Your instructions:
Copy the lines below verbatim. Begin with the first and end with the line containing "orange rolling pin".

Material shown:
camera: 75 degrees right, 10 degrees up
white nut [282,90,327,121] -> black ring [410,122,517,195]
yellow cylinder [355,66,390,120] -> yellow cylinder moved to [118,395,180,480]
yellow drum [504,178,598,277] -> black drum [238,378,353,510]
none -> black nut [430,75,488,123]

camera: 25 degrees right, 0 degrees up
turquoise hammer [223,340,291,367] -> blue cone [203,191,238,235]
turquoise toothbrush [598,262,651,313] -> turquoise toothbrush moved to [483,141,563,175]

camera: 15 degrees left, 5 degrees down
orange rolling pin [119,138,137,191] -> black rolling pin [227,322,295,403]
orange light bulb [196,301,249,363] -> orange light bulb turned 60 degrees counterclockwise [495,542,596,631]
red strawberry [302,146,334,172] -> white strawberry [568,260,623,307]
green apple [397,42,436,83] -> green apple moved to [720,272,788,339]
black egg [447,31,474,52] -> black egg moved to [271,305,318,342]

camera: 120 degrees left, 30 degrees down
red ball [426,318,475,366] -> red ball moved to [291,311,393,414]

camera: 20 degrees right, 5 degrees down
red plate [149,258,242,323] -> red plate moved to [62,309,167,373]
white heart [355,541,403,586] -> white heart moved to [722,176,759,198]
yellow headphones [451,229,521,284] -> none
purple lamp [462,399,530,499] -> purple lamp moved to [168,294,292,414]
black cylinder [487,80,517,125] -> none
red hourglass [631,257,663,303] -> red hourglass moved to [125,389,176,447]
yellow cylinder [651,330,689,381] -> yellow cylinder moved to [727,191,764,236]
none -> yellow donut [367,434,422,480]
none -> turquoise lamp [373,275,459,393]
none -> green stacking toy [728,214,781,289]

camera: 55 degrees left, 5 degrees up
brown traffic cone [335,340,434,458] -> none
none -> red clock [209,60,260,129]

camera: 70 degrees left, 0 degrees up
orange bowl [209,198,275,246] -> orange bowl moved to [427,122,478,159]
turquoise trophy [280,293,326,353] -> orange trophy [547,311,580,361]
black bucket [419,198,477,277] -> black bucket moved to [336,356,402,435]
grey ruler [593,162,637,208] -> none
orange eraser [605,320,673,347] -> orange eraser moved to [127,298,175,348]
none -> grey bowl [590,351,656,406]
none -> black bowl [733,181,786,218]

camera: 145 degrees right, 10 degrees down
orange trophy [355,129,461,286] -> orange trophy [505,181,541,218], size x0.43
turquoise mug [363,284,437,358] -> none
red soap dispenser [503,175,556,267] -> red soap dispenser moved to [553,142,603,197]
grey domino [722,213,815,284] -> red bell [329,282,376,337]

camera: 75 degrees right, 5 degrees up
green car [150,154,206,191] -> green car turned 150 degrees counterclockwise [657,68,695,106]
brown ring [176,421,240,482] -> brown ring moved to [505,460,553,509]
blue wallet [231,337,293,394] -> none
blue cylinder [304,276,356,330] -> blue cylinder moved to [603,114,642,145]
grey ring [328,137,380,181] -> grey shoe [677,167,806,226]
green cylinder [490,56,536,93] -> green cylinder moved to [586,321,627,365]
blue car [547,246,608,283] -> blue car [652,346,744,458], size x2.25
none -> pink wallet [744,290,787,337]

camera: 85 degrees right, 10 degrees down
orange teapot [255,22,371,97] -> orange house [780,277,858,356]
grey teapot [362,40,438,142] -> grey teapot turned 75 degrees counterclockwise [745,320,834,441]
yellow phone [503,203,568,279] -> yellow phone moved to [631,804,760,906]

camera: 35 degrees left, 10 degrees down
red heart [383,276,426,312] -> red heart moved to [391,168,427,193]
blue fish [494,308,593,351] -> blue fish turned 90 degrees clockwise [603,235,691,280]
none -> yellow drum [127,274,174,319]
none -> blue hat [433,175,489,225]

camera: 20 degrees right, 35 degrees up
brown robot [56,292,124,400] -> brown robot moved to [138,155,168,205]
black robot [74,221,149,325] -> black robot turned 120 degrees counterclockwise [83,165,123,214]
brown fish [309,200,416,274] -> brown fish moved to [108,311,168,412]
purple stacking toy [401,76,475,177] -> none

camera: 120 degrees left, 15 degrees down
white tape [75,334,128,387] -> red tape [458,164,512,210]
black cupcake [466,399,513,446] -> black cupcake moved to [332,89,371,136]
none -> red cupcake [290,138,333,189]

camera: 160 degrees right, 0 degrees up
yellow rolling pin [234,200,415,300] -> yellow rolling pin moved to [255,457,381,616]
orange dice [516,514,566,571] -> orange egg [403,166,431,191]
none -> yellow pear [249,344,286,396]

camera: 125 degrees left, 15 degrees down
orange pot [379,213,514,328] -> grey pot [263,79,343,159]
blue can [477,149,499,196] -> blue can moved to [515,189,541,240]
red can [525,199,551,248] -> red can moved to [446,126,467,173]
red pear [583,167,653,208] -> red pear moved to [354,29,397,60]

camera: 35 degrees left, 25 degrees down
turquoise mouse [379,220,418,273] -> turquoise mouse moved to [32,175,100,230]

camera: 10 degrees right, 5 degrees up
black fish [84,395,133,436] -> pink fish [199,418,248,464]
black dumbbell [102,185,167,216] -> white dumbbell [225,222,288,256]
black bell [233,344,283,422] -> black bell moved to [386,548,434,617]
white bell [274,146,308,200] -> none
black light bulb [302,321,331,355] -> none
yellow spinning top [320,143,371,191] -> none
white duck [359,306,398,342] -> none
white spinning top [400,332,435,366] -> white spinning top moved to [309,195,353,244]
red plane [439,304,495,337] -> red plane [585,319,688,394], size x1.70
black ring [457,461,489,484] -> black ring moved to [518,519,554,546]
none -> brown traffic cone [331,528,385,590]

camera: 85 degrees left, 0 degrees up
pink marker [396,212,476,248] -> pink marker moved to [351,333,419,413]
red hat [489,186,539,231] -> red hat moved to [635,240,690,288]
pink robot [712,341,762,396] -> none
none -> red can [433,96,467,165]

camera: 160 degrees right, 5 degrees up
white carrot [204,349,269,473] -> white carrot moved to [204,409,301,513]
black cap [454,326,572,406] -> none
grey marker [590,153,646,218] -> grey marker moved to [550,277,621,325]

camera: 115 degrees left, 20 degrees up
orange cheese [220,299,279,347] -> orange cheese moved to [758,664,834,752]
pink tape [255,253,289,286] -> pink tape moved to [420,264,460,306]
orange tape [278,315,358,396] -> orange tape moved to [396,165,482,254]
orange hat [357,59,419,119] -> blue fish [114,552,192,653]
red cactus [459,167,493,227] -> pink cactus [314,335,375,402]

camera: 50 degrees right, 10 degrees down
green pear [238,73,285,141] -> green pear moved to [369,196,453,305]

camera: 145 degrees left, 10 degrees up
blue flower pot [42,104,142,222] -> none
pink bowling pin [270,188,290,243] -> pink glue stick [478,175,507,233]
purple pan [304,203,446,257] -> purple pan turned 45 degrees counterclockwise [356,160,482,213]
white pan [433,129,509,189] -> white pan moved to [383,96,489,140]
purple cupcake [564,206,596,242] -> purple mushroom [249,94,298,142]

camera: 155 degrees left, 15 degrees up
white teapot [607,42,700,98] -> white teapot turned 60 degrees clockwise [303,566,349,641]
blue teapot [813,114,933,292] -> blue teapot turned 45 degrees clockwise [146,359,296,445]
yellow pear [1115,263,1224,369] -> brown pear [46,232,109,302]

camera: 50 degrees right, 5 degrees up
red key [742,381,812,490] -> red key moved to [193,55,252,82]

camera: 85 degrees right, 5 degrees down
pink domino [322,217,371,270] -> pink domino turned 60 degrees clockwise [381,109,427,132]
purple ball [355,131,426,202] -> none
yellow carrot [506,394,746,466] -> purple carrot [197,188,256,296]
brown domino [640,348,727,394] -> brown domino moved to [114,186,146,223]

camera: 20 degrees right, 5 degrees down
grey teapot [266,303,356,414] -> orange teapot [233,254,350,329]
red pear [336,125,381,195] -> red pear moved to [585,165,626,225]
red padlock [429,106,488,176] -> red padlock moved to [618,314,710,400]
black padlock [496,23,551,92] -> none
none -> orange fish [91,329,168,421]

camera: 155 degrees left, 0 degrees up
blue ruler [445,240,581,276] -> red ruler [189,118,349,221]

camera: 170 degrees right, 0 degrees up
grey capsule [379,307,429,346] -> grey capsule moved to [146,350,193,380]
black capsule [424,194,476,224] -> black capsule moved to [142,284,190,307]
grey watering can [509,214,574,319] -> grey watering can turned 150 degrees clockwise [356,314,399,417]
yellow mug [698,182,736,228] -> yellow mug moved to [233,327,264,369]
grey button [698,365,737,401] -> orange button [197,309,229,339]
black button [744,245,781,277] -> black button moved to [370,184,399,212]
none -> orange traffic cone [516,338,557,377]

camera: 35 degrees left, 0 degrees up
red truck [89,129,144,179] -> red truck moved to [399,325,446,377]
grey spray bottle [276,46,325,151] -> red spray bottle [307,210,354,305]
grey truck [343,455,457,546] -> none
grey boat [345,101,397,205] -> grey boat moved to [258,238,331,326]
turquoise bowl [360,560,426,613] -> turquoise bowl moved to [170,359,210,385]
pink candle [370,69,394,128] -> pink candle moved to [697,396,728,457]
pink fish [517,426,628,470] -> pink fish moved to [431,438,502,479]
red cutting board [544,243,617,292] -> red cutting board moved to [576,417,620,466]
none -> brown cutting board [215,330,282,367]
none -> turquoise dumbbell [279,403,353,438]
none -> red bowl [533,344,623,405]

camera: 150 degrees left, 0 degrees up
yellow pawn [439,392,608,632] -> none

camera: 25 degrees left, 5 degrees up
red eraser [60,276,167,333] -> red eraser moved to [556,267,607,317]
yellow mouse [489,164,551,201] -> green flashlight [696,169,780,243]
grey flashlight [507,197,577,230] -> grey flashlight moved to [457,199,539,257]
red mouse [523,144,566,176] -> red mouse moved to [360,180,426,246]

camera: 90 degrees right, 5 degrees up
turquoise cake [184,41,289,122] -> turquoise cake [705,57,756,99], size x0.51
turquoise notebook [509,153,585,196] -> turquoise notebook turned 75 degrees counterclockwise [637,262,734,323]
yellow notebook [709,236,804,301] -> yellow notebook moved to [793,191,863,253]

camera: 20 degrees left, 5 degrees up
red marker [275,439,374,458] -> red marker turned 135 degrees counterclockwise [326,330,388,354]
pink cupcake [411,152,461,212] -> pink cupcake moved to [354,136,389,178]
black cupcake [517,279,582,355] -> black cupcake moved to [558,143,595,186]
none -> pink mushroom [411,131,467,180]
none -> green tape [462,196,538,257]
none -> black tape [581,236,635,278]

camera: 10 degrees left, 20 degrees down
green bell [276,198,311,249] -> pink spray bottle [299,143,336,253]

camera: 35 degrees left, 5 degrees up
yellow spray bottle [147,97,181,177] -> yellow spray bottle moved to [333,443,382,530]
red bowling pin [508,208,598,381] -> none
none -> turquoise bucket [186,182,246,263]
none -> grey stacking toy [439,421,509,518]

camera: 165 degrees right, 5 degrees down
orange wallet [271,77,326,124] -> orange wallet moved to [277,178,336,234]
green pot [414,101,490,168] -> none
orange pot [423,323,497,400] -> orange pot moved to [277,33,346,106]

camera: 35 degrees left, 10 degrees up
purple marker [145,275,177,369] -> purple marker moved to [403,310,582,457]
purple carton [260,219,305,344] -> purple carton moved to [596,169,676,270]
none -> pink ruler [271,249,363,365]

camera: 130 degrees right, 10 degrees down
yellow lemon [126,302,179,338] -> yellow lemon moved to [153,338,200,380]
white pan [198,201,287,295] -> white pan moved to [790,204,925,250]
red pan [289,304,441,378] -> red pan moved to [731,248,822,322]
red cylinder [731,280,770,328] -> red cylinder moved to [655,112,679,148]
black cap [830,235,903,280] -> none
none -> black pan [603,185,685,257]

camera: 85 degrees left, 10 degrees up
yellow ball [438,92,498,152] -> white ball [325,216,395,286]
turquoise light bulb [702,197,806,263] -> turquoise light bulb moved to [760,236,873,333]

Finished exercise:
camera: 75 degrees right, 10 degrees up
white nut [282,90,327,121] -> black ring [410,122,517,195]
yellow cylinder [355,66,390,120] -> yellow cylinder moved to [118,395,180,480]
yellow drum [504,178,598,277] -> black drum [238,378,353,510]
none -> black nut [430,75,488,123]

camera: 25 degrees right, 0 degrees up
turquoise hammer [223,340,291,367] -> blue cone [203,191,238,235]
turquoise toothbrush [598,262,651,313] -> turquoise toothbrush moved to [483,141,563,175]

camera: 15 degrees left, 5 degrees down
orange rolling pin [119,138,137,191] -> black rolling pin [227,322,295,403]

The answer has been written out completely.